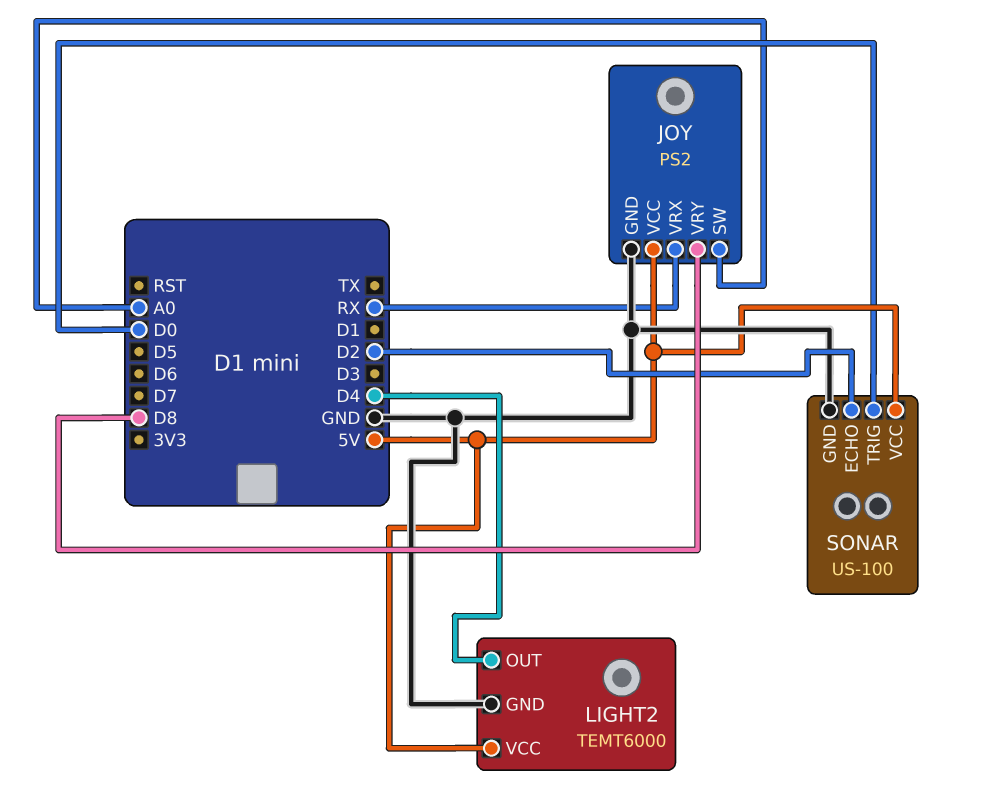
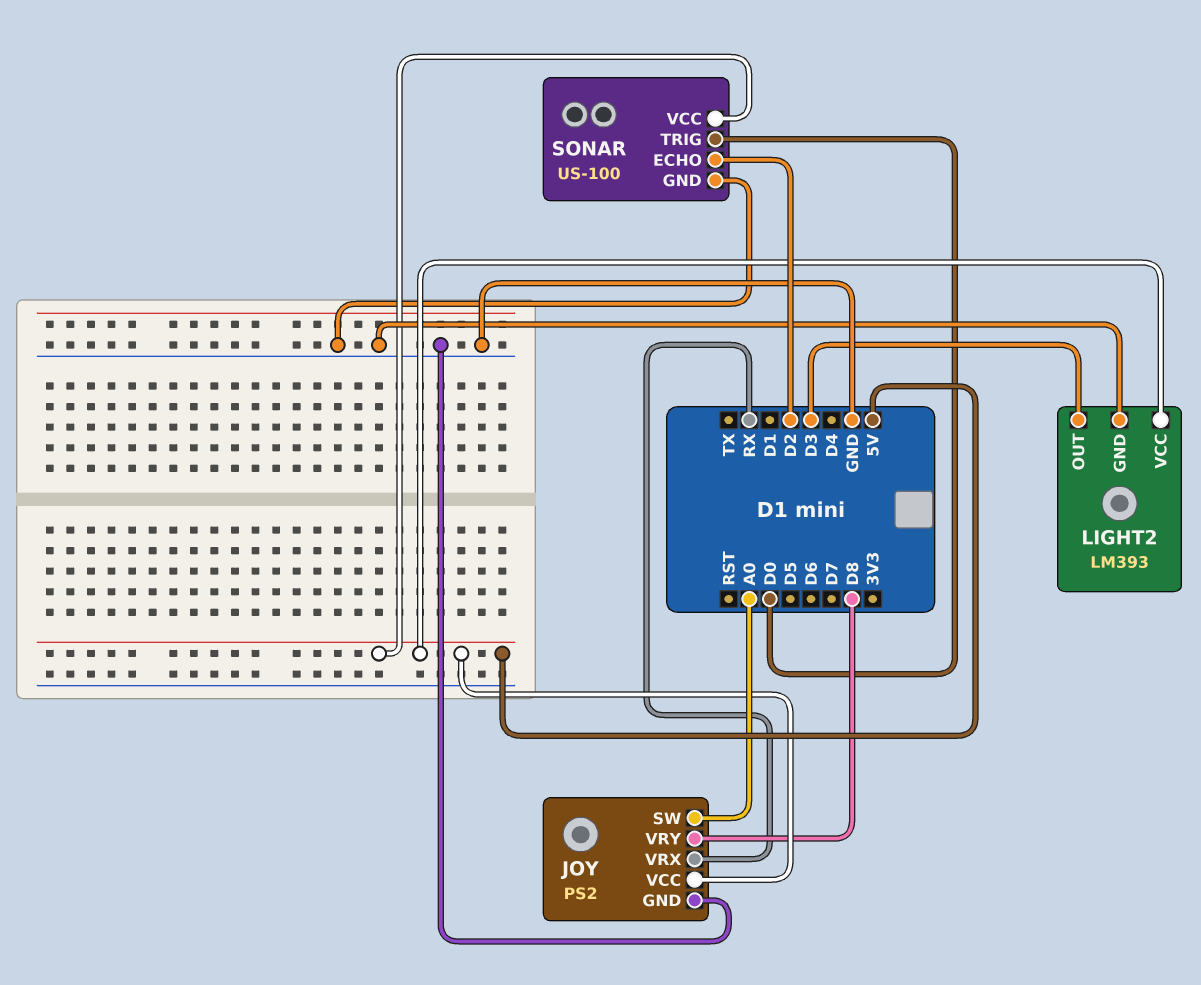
LIGHT2: TEMT6000 -> LM393
LIGHT2 pin OUT: D4 -> D3

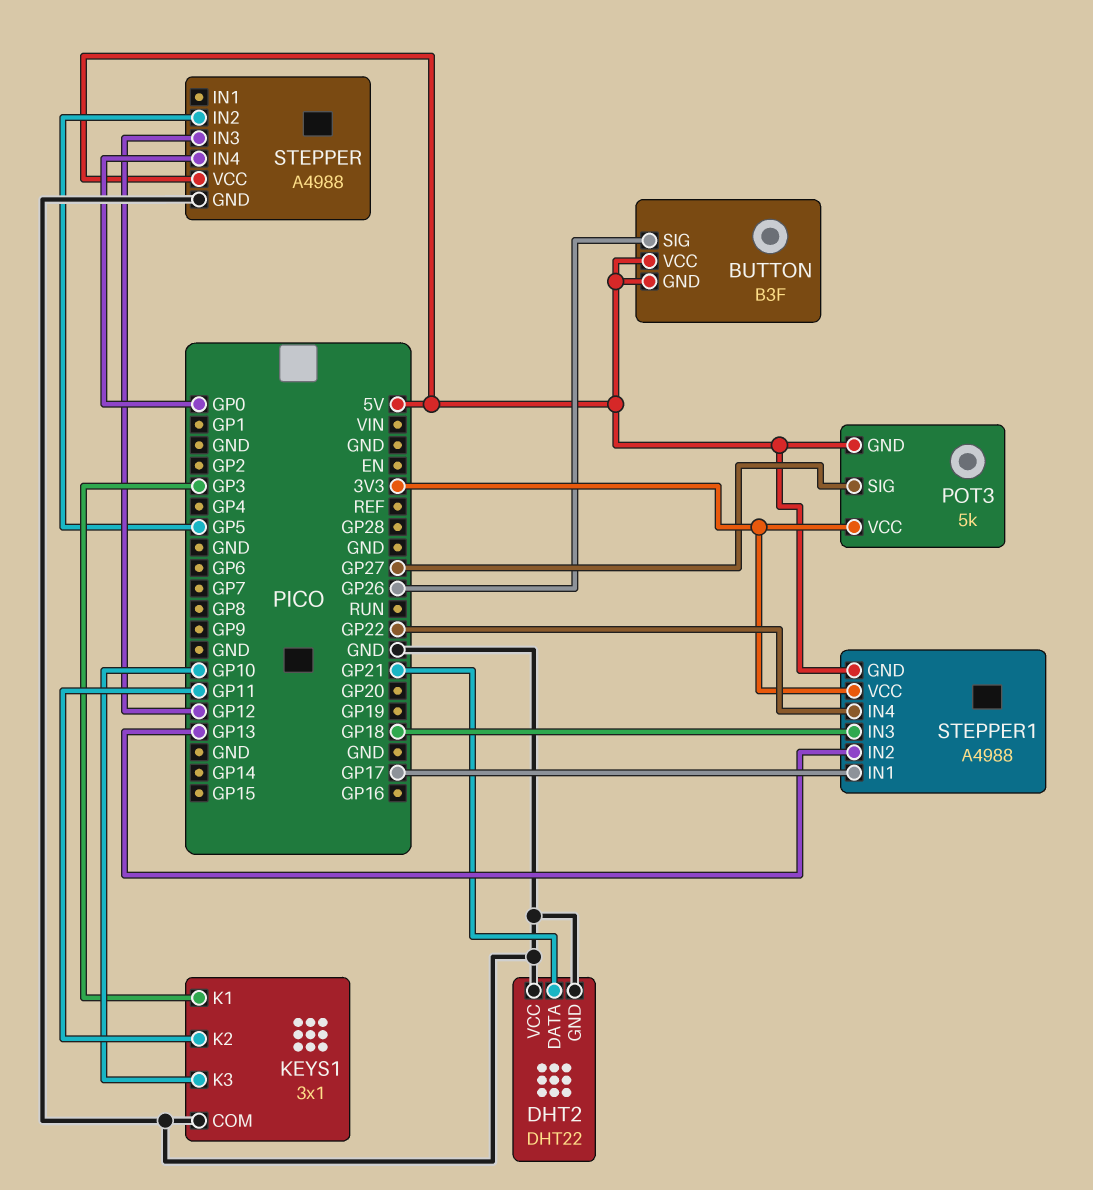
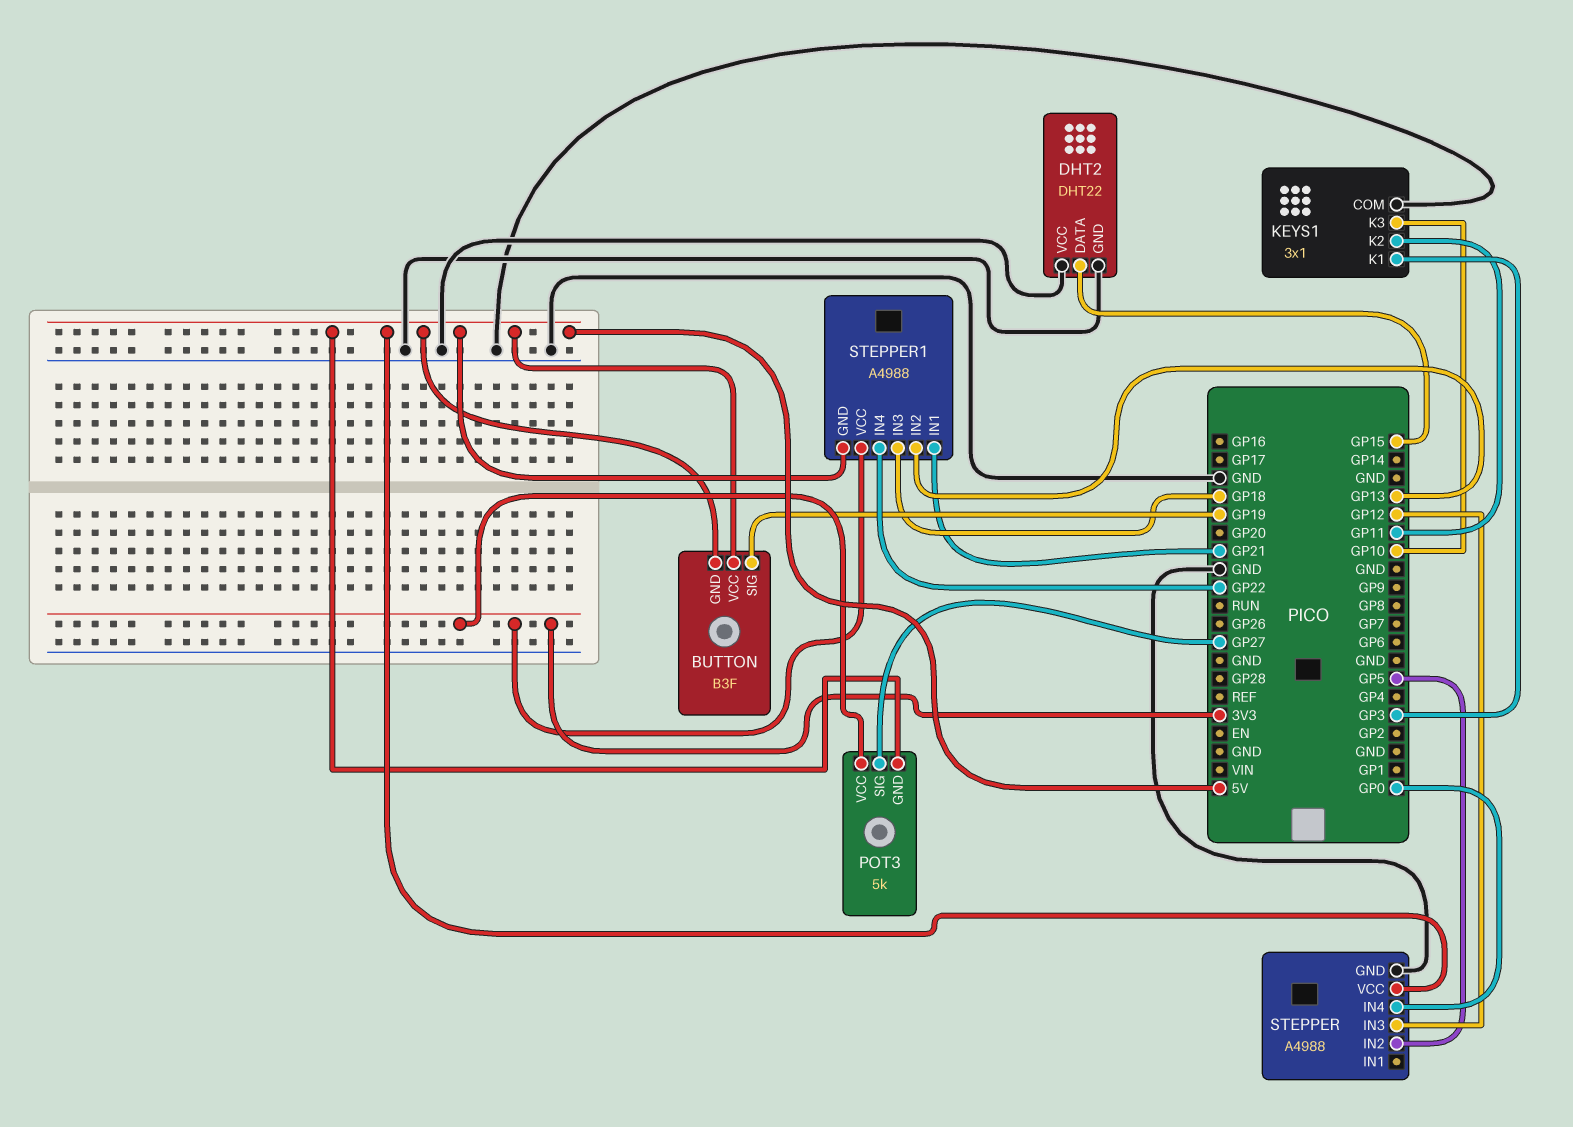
BUTTON pin SIG: GP26 -> GP19
DHT2 pin DATA: GP21 -> GP15
STEPPER1 pin IN1: GP17 -> GP21

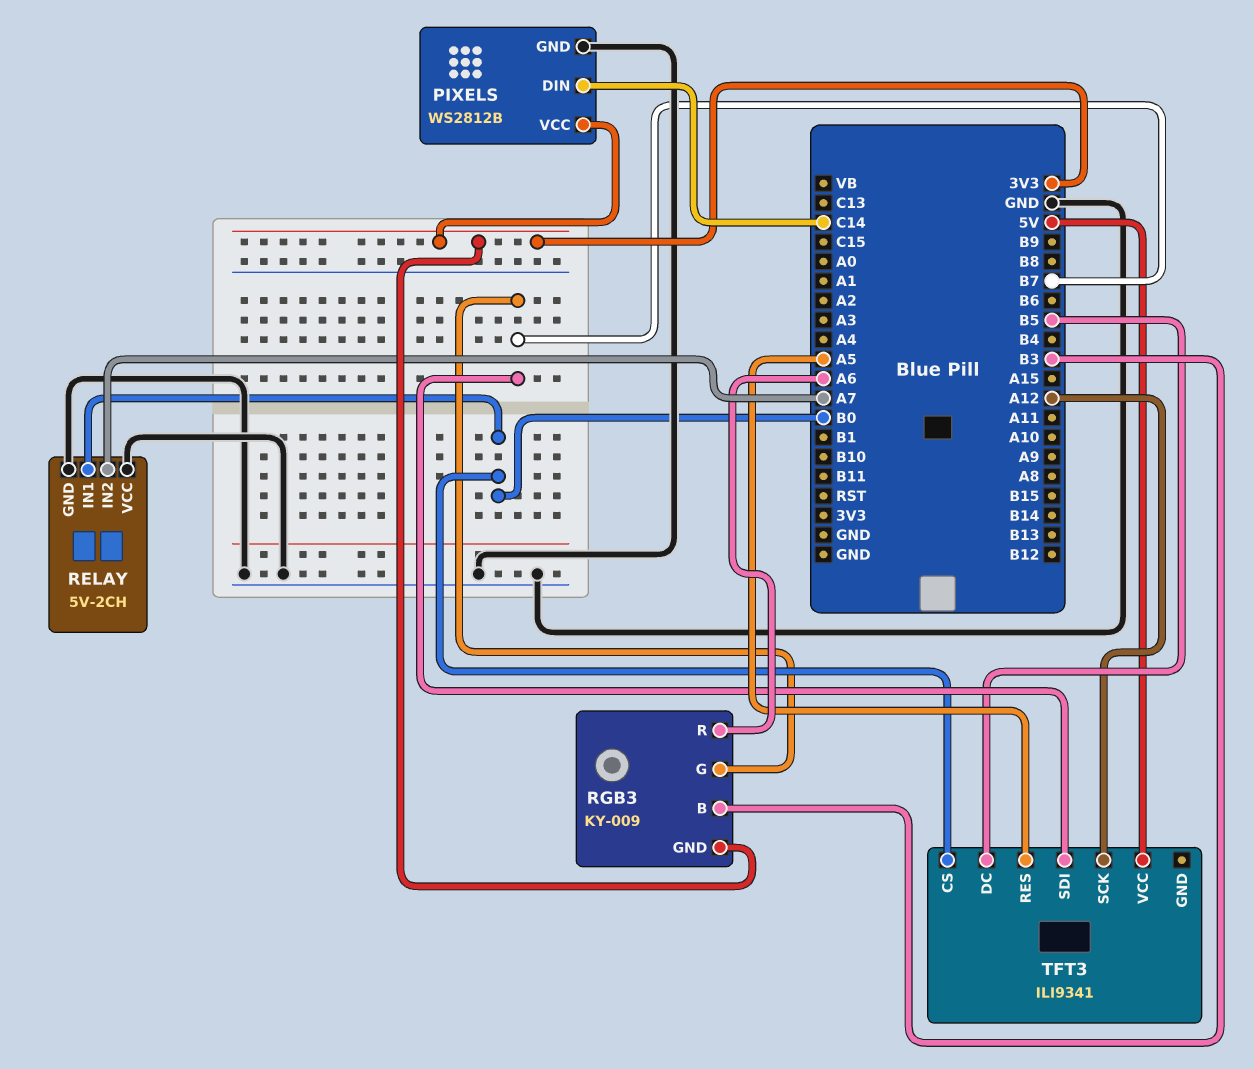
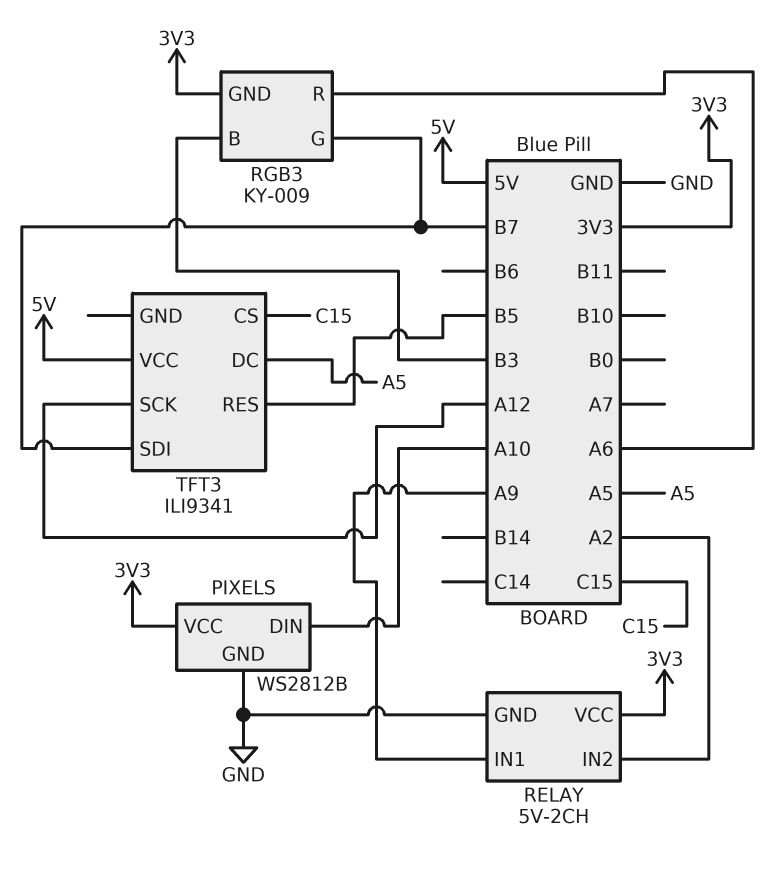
PIXELS pin DIN: C14 -> A10
RELAY pin IN1: B0 -> A9
RELAY pin IN2: A7 -> A2
RELAY pin VCC: GND -> 3V3
TFT3 pin CS: B0 -> C15
TFT3 pin DC: B5 -> A5
TFT3 pin RES: A5 -> B5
══════════════════════════════
:: Required work ::
Nothing but the records, restated word for word and stripped of images, belongs in the answer.

:: Finished task ::
LIGHT2: TEMT6000 -> LM393
LIGHT2 pin OUT: D4 -> D3

BUTTON pin SIG: GP26 -> GP19
DHT2 pin DATA: GP21 -> GP15
STEPPER1 pin IN1: GP17 -> GP21

PIXELS pin DIN: C14 -> A10
RELAY pin IN1: B0 -> A9
RELAY pin IN2: A7 -> A2
RELAY pin VCC: GND -> 3V3
TFT3 pin CS: B0 -> C15
TFT3 pin DC: B5 -> A5
TFT3 pin RES: A5 -> B5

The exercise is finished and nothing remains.